Prompt –
Could you return all of the entries word for word, minus any pictures?
┌──
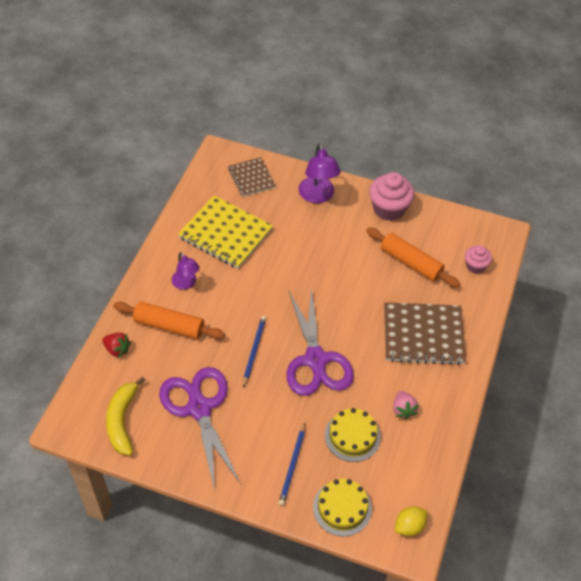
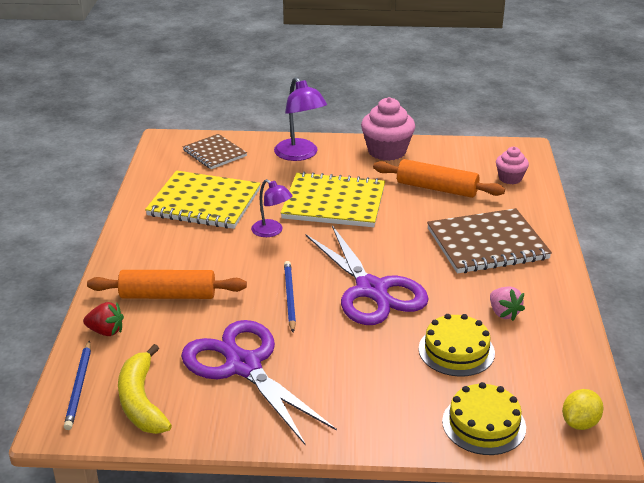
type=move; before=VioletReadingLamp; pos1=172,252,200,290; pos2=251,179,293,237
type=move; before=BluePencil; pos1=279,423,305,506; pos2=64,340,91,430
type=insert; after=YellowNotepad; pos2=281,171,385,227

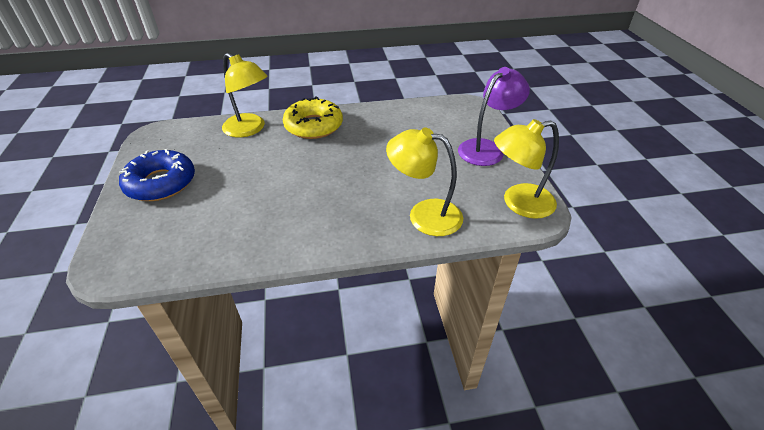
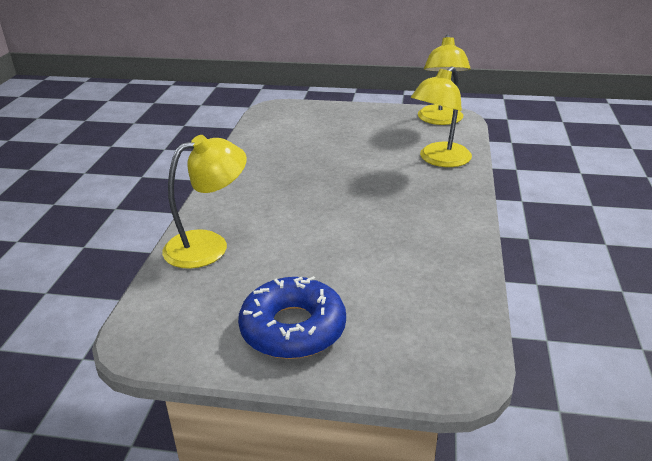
type=delete; before=YellowDoughnut; pos1=283,97,343,139
type=delete; before=VioletReadingLamp; pos1=458,67,530,166

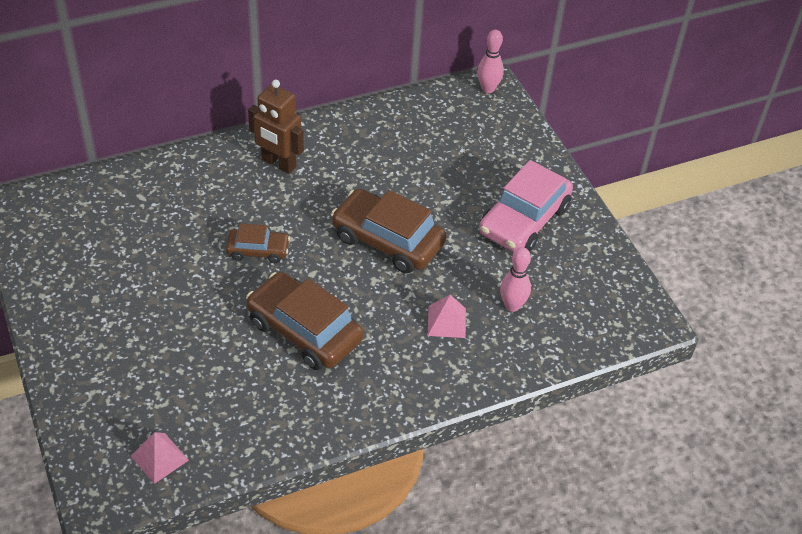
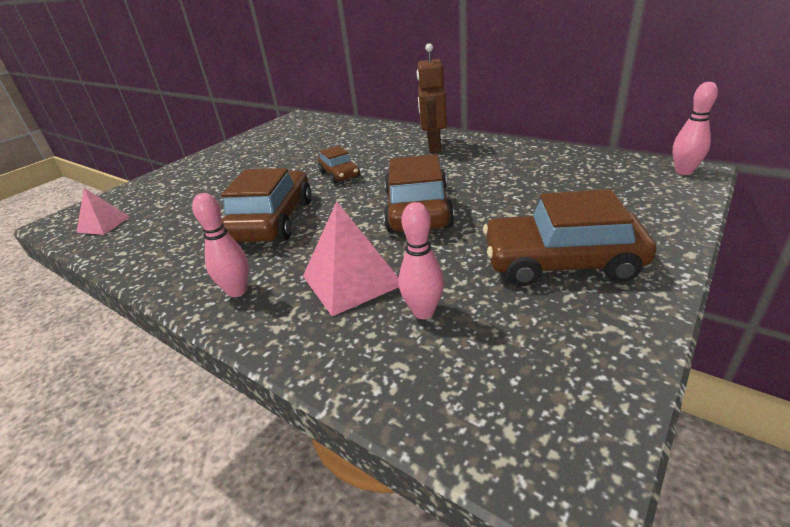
type=resize; before=RosePinkPyramid; pos1=428,295,466,338; pos2=303,201,399,316; scale=1.63
type=recolor; before=RosePinkAutomobile; after=DarkBrownAutomobile; pos1=479,160,573,252; pos2=483,189,656,286
type=insert; after=RosePinkSkittle; pos2=192,193,249,297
└──
Written solution –
type=move; before=VioletReadingLamp; pos1=172,252,200,290; pos2=251,179,293,237
type=move; before=BluePencil; pos1=279,423,305,506; pos2=64,340,91,430
type=insert; after=YellowNotepad; pos2=281,171,385,227

type=delete; before=YellowDoughnut; pos1=283,97,343,139
type=delete; before=VioletReadingLamp; pos1=458,67,530,166

type=resize; before=RosePinkPyramid; pos1=428,295,466,338; pos2=303,201,399,316; scale=1.63
type=recolor; before=RosePinkAutomobile; after=DarkBrownAutomobile; pos1=479,160,573,252; pos2=483,189,656,286
type=insert; after=RosePinkSkittle; pos2=192,193,249,297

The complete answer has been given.